**Problem requirements**
How many lines in the listing below include the word "slope"? Reply with the count alone.

**Extracted entries**
────────────────

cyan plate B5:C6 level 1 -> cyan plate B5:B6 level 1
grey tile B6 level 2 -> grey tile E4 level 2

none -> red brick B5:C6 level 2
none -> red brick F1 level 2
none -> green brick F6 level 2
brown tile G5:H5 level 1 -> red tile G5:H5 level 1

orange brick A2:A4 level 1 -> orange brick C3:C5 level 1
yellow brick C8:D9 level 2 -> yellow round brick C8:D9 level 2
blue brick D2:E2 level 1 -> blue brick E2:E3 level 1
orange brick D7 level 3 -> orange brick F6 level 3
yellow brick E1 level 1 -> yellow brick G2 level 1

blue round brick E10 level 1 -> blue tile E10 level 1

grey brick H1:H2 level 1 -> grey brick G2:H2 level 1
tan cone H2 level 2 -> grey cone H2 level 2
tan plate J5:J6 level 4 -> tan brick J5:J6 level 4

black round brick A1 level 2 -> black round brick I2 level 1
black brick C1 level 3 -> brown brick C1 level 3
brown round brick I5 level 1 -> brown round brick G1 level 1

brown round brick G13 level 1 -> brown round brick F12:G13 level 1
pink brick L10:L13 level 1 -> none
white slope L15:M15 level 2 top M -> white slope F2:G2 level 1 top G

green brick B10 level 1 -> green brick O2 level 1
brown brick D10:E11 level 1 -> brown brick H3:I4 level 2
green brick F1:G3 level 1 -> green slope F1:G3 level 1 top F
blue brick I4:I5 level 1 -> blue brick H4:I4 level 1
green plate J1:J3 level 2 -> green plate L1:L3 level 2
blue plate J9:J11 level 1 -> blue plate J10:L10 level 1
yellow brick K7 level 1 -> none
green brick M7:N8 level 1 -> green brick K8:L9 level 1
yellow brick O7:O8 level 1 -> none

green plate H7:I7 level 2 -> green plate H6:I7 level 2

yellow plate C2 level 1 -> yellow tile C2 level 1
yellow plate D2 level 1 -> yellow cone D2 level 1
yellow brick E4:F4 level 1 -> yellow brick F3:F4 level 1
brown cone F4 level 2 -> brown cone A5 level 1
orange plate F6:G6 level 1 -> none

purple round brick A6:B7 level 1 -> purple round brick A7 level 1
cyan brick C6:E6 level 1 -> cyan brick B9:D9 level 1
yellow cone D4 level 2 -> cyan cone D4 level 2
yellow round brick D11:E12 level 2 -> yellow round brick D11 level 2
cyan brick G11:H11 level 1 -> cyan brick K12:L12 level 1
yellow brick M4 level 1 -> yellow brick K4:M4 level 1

────────────────

**Response below**
2